+++ INPUT MATERIAL +++

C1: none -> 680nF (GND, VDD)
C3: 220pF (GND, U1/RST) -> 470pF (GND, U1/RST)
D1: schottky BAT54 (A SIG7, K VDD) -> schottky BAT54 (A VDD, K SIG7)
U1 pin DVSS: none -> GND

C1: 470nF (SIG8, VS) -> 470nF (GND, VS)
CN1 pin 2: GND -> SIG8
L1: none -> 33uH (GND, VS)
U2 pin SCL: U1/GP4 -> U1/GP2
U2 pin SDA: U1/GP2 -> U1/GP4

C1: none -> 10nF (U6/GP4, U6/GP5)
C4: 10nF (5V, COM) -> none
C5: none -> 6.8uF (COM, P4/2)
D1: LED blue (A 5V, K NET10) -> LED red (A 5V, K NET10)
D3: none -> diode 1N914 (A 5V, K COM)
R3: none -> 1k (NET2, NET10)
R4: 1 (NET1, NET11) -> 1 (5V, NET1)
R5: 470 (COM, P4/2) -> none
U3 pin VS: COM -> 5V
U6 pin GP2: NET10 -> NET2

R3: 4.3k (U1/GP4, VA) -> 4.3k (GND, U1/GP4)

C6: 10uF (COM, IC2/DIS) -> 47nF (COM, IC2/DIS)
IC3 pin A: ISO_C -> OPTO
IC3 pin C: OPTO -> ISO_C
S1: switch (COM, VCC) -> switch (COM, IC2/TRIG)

+++

■ EXERCISE OBJECTIVE
Nothing but a number should be given for this: how many lines in the entries above contain "OPTO"?

■ TASK OUTPUT
2